DIRECTIONS
Within the listing below, filter for "teal" and copy every matching line.

RECORDS FOR THIS TASK
[Start of section]
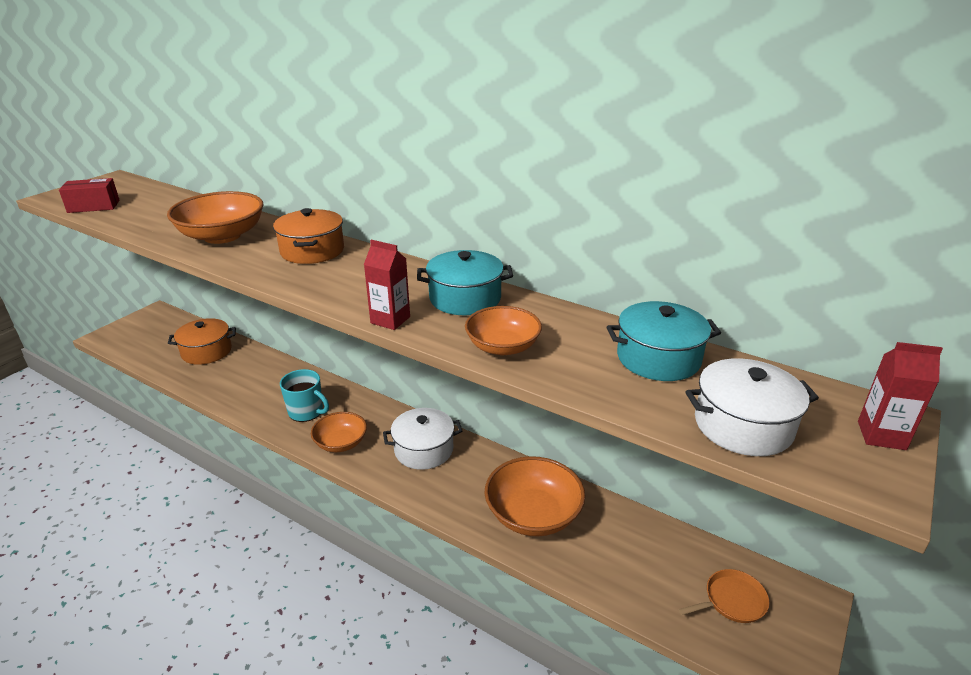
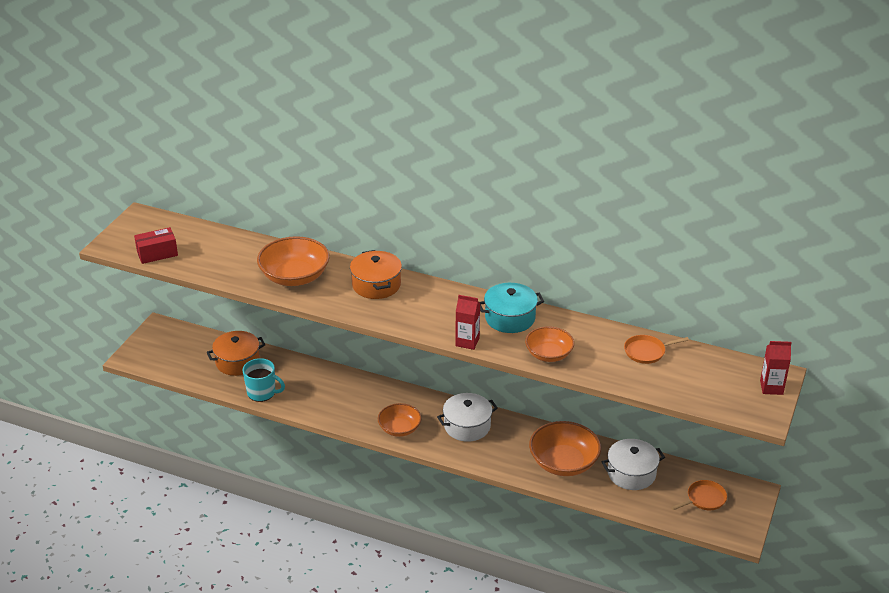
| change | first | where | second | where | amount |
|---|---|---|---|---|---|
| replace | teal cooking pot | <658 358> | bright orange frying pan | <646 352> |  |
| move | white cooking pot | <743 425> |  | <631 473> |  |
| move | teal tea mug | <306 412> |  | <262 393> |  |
[End of section]
OUTPUT OF THE EXERCISE
| replace | teal cooking pot | <658 358> | bright orange frying pan | <646 352> |  |
| move | teal tea mug | <306 412> |  | <262 393> |  |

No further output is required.